** Problem **
So that the copy stays text only, transcribe the data below exactly and exclude the images.

── Dataset excerpts ──

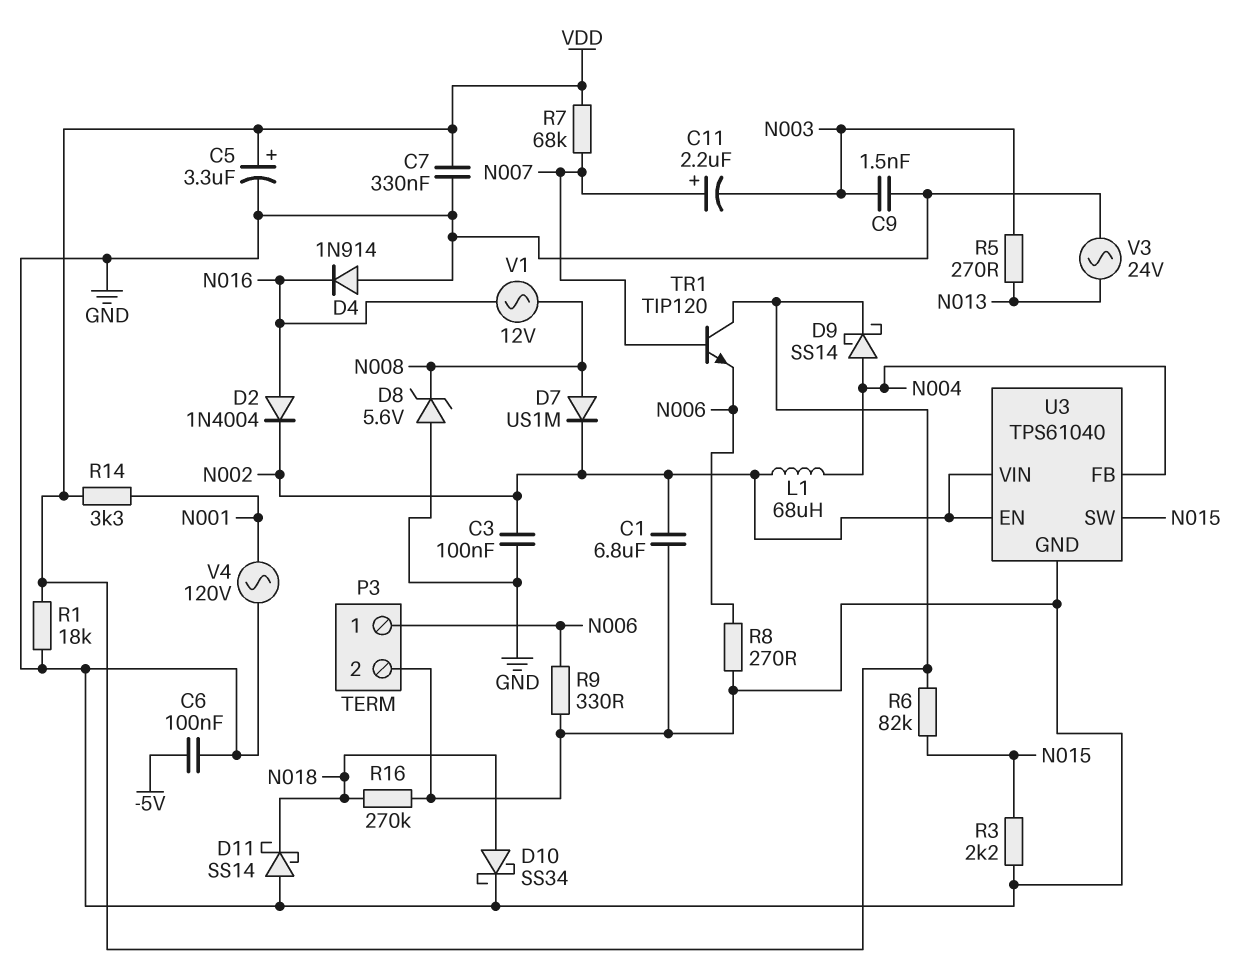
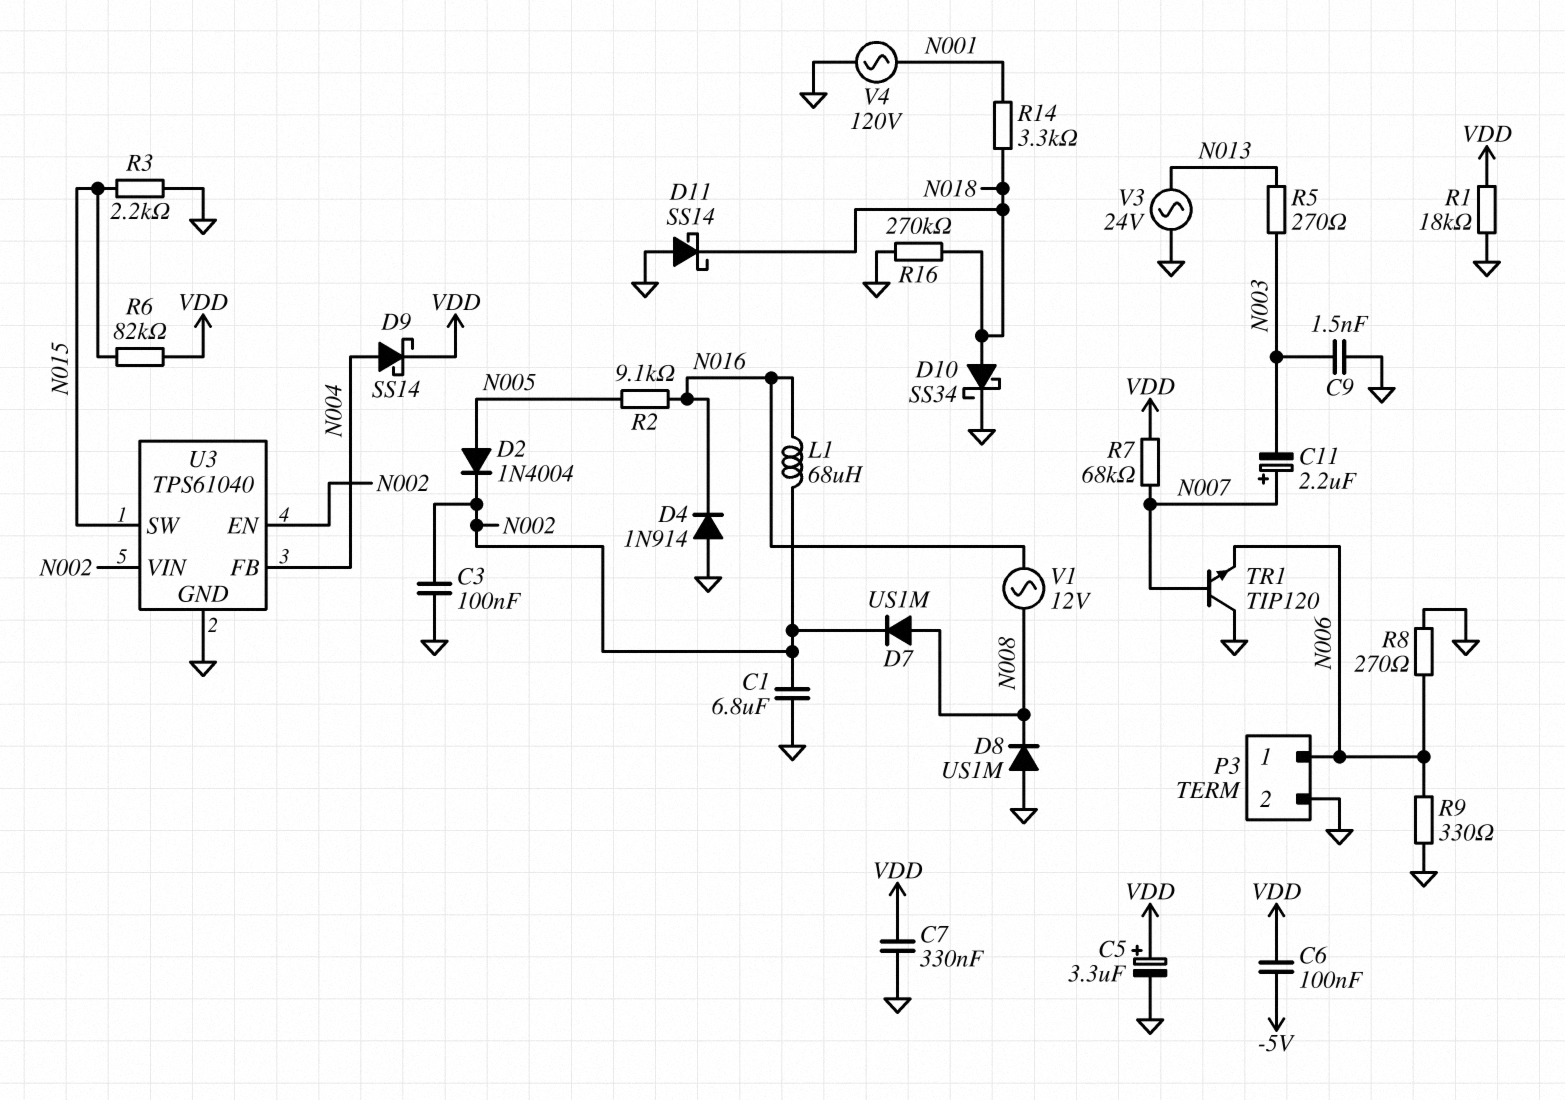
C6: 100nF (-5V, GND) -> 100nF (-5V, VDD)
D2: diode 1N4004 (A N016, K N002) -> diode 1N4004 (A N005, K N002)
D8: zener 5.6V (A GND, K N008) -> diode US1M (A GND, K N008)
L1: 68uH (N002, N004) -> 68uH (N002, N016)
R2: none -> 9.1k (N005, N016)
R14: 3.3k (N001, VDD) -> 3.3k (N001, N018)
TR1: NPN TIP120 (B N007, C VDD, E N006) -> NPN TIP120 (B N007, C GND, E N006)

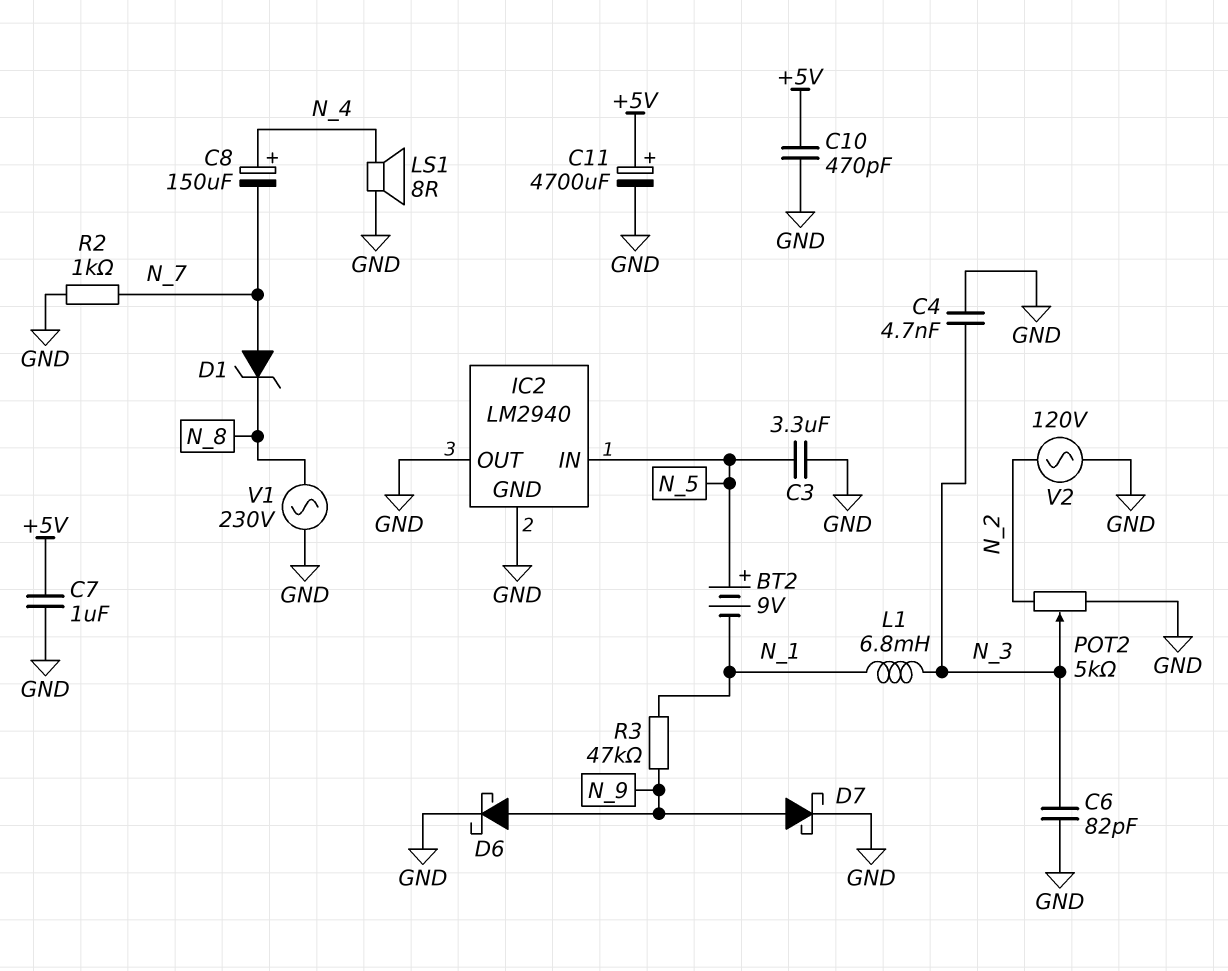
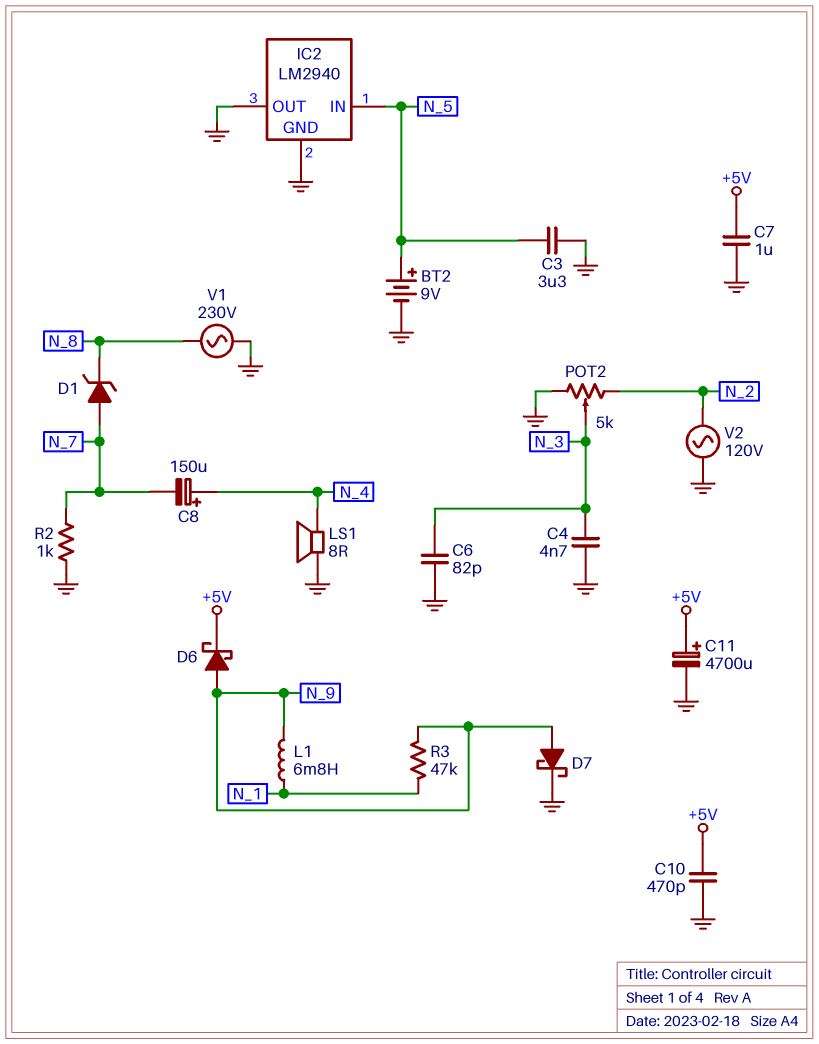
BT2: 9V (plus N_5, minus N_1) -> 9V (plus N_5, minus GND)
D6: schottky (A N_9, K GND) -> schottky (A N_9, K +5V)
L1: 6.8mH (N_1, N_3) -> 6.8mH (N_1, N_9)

───

** Written reply **
C6: 100nF (-5V, GND) -> 100nF (-5V, VDD)
D2: diode 1N4004 (A N016, K N002) -> diode 1N4004 (A N005, K N002)
D8: zener 5.6V (A GND, K N008) -> diode US1M (A GND, K N008)
L1: 68uH (N002, N004) -> 68uH (N002, N016)
R2: none -> 9.1k (N005, N016)
R14: 3.3k (N001, VDD) -> 3.3k (N001, N018)
TR1: NPN TIP120 (B N007, C VDD, E N006) -> NPN TIP120 (B N007, C GND, E N006)

BT2: 9V (plus N_5, minus N_1) -> 9V (plus N_5, minus GND)
D6: schottky (A N_9, K GND) -> schottky (A N_9, K +5V)
L1: 6.8mH (N_1, N_3) -> 6.8mH (N_1, N_9)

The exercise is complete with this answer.